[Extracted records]
+===+
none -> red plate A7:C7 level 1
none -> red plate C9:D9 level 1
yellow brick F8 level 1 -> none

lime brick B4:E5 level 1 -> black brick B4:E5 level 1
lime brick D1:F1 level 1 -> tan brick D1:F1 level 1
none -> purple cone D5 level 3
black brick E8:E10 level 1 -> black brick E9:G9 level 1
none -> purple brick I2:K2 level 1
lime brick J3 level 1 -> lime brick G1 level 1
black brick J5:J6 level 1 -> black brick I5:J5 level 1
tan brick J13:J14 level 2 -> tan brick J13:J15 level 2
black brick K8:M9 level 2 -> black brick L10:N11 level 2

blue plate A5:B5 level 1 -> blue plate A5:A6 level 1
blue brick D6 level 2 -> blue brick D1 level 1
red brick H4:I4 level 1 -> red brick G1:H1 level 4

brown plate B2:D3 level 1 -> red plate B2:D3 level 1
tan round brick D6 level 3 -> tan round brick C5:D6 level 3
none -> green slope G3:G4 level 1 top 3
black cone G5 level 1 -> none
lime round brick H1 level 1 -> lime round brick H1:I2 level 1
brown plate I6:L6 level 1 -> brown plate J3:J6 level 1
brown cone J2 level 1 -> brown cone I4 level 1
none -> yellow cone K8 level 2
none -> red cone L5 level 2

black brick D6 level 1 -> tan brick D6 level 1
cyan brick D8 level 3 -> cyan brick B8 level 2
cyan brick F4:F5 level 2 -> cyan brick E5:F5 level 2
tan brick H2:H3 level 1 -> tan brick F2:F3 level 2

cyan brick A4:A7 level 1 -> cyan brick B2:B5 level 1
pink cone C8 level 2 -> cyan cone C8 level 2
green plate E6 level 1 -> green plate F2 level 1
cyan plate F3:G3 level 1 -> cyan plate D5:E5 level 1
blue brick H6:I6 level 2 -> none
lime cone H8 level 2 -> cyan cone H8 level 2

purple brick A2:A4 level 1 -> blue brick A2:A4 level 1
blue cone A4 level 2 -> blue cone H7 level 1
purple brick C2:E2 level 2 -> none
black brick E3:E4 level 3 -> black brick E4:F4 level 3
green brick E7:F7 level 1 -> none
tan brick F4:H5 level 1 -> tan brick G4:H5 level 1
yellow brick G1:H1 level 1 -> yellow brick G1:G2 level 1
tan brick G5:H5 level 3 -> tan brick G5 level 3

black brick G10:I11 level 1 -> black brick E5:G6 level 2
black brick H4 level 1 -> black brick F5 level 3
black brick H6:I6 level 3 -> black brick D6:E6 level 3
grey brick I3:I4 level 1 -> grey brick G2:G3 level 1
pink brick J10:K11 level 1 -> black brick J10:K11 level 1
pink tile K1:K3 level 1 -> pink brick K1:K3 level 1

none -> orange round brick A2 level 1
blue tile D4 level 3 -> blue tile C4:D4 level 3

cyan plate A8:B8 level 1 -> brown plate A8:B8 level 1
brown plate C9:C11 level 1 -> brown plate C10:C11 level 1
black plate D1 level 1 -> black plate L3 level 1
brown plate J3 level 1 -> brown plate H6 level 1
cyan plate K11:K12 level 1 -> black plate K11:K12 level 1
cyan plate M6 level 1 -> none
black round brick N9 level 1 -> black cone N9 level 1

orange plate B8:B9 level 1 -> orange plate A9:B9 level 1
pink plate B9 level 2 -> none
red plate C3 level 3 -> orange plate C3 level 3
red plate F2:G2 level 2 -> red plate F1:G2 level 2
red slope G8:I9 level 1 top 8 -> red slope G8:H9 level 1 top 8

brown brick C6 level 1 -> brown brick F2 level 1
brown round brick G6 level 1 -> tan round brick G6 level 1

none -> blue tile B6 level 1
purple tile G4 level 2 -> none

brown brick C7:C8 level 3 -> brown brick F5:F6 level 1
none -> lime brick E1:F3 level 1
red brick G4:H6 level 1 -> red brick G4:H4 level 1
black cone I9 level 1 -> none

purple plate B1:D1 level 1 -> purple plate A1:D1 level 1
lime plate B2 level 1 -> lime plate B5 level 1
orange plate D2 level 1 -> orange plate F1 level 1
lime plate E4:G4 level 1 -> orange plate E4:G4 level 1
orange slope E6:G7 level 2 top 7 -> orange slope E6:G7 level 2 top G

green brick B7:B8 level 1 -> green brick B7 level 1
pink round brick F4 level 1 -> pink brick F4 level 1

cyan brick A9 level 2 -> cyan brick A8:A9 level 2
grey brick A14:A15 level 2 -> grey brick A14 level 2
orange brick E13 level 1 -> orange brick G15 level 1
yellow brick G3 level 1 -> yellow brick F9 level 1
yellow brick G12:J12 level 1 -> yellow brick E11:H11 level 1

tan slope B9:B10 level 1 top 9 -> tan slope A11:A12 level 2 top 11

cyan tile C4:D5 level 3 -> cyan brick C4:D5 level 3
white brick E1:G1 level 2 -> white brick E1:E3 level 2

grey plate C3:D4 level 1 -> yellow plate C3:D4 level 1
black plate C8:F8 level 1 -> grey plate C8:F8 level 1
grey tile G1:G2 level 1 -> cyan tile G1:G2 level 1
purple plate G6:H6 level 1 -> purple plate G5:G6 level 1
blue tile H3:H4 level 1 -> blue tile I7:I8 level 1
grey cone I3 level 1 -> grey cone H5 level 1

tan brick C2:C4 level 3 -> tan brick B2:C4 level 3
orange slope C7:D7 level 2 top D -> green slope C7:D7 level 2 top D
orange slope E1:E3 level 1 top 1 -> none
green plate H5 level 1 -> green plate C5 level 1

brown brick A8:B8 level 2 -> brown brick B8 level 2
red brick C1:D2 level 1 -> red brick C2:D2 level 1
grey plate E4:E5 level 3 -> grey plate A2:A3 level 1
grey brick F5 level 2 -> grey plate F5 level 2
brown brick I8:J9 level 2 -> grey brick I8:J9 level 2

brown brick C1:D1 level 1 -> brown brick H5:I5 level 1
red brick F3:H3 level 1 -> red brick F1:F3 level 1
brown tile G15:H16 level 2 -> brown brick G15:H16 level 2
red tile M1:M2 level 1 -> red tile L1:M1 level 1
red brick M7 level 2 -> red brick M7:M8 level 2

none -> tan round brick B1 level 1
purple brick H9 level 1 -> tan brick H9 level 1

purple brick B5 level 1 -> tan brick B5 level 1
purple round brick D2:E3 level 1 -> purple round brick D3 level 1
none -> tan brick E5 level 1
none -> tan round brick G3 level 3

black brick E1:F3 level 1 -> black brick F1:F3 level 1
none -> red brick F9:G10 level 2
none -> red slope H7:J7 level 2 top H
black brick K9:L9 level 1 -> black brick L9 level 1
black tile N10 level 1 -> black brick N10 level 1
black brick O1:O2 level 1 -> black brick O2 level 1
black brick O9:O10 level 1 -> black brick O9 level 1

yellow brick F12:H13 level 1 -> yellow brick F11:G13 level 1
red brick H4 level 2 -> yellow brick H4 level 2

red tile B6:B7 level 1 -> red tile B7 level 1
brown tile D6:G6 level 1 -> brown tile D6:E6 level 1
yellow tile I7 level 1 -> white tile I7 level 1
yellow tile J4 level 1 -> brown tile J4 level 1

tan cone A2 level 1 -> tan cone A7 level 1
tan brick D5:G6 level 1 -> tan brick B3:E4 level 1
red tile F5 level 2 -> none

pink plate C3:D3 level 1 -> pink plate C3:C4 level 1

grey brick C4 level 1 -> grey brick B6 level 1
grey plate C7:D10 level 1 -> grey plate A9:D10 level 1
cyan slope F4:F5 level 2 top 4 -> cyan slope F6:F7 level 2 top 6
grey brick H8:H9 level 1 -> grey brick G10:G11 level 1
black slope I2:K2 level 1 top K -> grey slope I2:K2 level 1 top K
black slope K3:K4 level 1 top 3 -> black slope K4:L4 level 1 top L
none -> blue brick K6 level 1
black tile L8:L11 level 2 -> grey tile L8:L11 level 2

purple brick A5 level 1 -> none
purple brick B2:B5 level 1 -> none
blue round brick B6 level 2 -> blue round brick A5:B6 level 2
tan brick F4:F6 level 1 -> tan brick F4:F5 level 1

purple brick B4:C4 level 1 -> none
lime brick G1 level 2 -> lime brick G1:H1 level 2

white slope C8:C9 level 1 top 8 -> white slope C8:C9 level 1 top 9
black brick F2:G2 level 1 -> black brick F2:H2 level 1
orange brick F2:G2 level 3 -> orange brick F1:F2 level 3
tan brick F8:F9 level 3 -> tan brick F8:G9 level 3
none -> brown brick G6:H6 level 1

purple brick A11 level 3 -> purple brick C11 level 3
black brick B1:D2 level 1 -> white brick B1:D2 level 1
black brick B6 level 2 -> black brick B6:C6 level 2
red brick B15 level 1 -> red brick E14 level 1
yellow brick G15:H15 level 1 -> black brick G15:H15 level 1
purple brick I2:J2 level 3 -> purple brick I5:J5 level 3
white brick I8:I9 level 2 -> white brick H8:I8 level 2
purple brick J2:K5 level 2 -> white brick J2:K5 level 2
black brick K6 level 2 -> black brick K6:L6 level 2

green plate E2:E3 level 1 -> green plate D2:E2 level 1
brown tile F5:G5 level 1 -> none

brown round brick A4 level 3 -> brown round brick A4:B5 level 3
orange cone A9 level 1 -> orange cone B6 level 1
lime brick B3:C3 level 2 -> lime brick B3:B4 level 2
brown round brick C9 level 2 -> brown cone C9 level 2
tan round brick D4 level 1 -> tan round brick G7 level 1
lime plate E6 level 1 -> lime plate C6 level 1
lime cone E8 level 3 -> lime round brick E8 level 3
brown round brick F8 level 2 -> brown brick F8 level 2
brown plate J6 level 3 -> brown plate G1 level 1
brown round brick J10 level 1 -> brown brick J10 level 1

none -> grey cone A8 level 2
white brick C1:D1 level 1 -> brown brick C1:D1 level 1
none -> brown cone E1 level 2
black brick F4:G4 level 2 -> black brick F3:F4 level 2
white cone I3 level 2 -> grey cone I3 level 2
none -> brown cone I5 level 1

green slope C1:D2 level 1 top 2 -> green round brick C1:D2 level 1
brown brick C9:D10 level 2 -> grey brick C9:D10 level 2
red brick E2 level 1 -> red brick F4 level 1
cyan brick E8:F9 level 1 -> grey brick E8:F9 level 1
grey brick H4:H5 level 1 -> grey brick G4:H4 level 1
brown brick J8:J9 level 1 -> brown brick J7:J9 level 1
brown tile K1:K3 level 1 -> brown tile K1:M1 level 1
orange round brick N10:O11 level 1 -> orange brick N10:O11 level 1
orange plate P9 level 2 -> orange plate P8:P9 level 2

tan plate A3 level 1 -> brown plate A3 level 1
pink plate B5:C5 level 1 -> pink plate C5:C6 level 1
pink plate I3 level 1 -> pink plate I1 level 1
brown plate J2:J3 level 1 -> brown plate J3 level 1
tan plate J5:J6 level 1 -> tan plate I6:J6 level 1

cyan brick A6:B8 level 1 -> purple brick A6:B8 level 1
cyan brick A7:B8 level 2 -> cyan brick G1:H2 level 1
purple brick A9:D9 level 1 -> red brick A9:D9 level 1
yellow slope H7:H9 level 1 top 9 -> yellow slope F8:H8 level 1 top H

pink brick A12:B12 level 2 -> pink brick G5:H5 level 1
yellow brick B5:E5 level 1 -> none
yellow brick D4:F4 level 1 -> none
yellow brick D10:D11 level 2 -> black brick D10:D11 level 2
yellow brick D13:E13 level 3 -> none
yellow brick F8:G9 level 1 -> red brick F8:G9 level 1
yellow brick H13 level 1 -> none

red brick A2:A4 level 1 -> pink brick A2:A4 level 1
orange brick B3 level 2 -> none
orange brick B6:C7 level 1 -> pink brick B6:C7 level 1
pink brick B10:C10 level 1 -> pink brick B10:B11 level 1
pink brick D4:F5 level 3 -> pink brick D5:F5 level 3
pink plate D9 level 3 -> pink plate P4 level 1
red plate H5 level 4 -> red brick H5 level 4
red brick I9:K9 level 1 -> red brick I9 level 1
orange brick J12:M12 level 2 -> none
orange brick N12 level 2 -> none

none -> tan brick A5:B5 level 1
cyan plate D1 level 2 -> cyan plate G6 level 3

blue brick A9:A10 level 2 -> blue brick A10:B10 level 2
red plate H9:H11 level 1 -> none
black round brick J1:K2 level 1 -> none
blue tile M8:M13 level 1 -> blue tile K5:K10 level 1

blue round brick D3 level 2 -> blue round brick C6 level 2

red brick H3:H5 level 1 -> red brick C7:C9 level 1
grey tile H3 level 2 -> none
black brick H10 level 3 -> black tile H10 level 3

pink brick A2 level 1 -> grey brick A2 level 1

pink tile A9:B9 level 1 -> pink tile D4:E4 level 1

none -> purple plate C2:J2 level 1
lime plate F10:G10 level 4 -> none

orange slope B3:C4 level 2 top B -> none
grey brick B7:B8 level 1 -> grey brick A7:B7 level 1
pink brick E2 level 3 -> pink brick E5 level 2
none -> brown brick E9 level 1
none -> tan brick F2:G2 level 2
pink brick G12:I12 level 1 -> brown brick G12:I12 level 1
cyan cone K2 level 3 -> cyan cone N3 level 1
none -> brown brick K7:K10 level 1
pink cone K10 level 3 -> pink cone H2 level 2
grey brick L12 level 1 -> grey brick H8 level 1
+===+
### Exercise aim
Extract, please, the lines from the start of the entries above through the one with "none -> purple brick I2:K2 level 1", both included, reproducing each exactly and adding nothing.

### Answer
none -> red plate A7:C7 level 1
none -> red plate C9:D9 level 1
yellow brick F8 level 1 -> none

lime brick B4:E5 level 1 -> black brick B4:E5 level 1
lime brick D1:F1 level 1 -> tan brick D1:F1 level 1
none -> purple cone D5 level 3
black brick E8:E10 level 1 -> black brick E9:G9 level 1
none -> purple brick I2:K2 level 1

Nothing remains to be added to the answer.